-- INPUT follows --

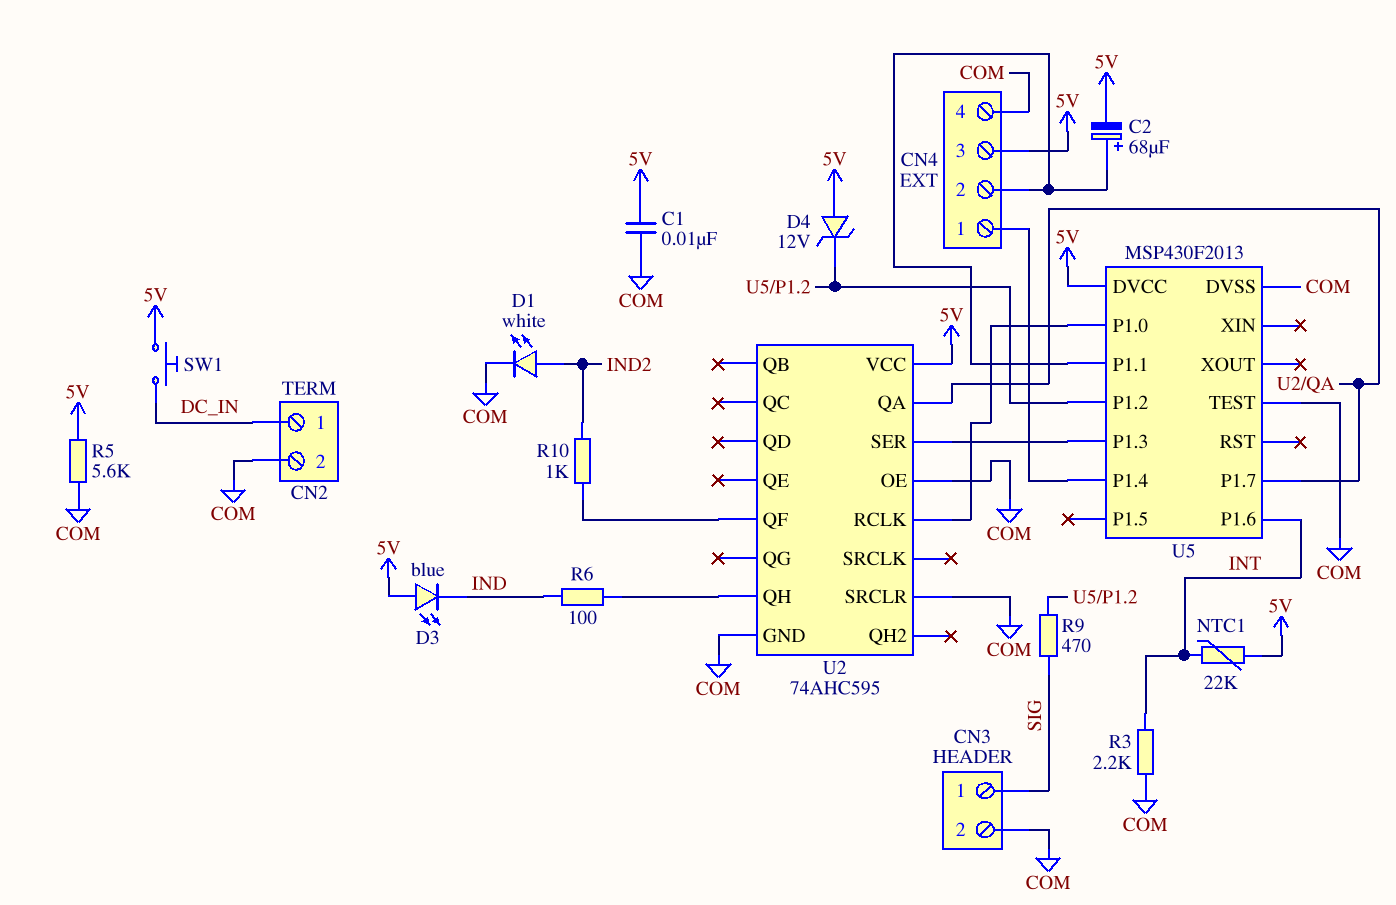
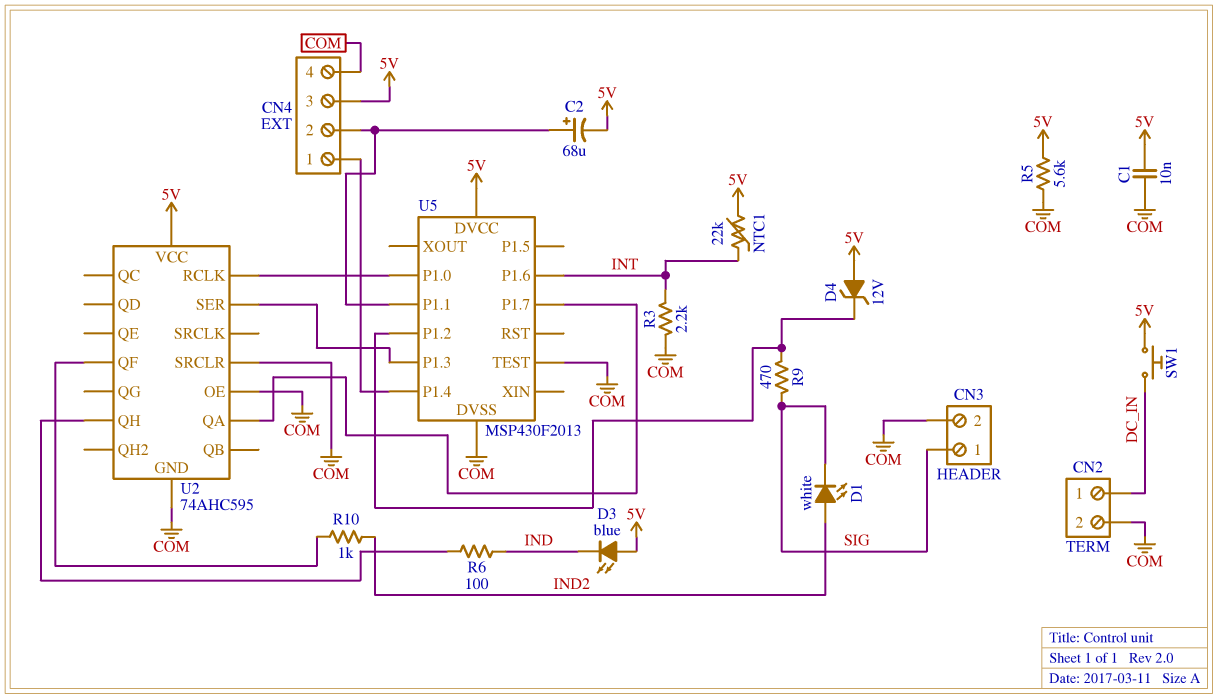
D1: LED white (A IND2, K COM) -> LED white (A IND2, K SIG)

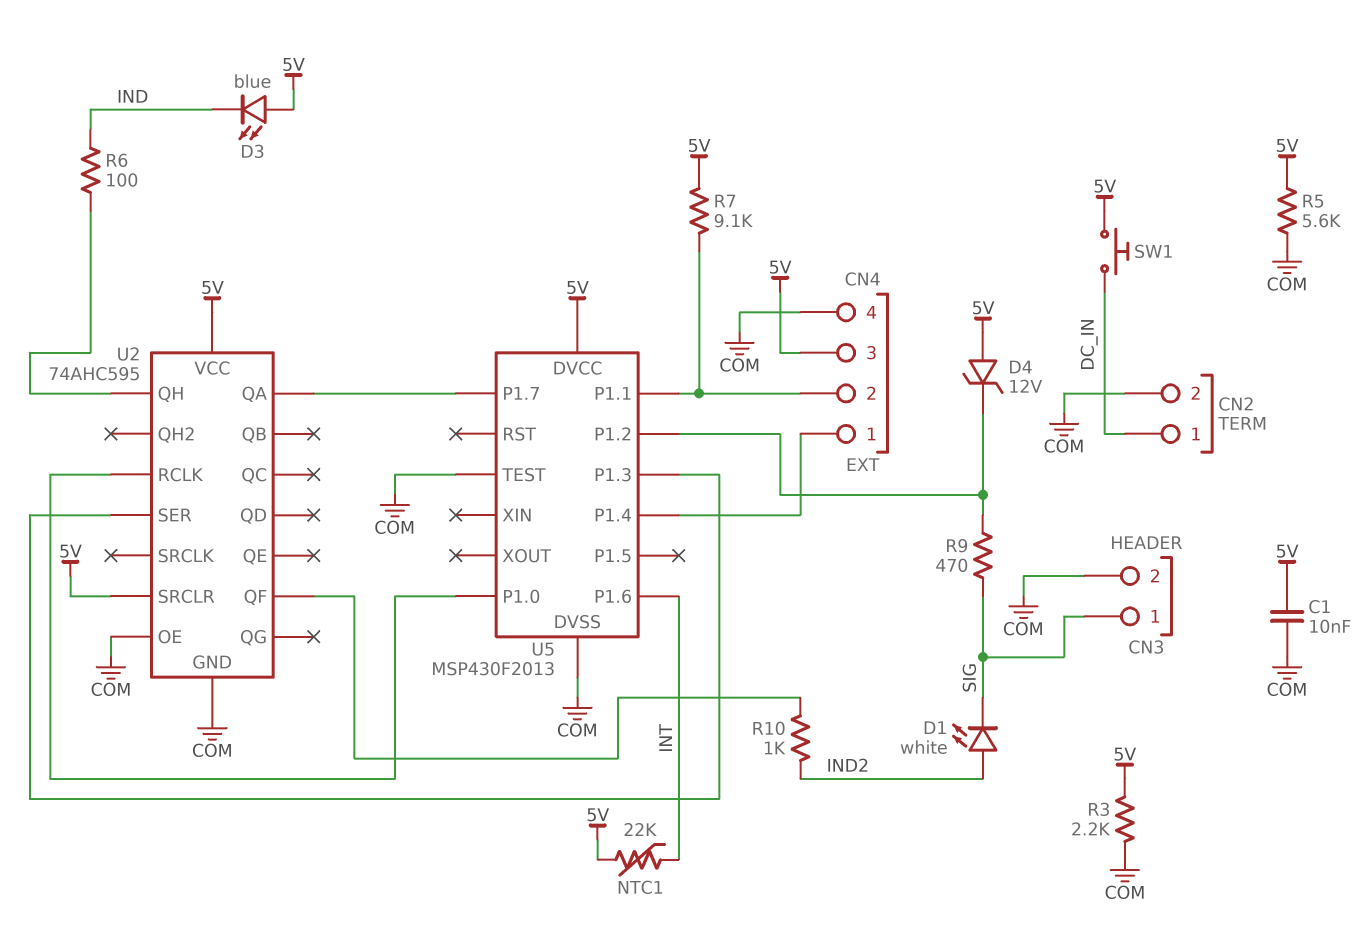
C2: 68uF (plus CN4/2, minus 5V) -> none
R3: 2.2k (COM, INT) -> 2.2k (5V, COM)
R7: none -> 9.1k (5V, CN4/2)
U2 pin SRCLR: COM -> 5V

-- INPUT concluded --

Each line that mentions the string "none" must be copied from the listing.

C2: 68uF (plus CN4/2, minus 5V) -> none
R7: none -> 9.1k (5V, CN4/2)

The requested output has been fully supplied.